---- Records for this exercise

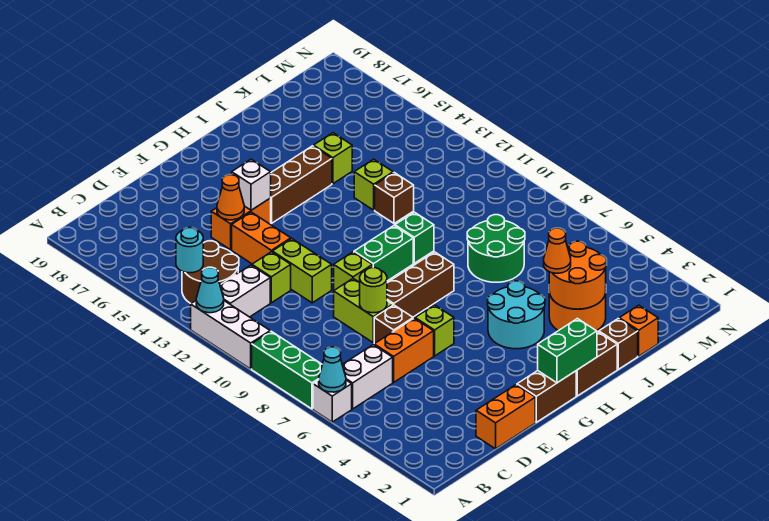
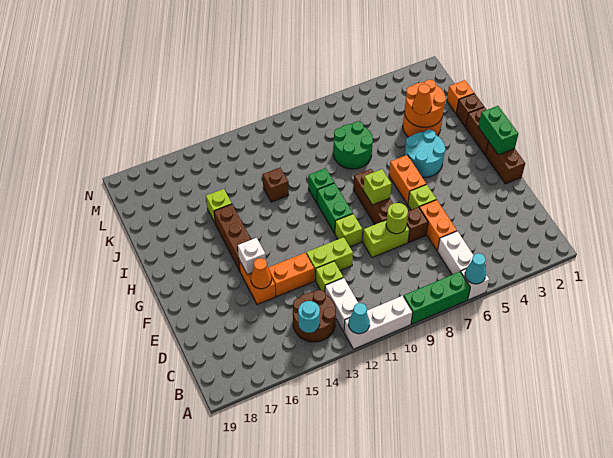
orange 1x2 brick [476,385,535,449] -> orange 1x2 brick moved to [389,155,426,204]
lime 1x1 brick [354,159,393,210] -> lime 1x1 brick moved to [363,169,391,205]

--------
---- Records for this exercise

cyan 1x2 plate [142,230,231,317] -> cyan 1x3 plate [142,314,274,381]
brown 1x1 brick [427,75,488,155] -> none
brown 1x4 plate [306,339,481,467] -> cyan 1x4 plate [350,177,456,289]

--------

■ About this task ■
Once you have counted every line in the listing that holds the string "cyan", give that number and nothing else.

■ Problem solution ■
2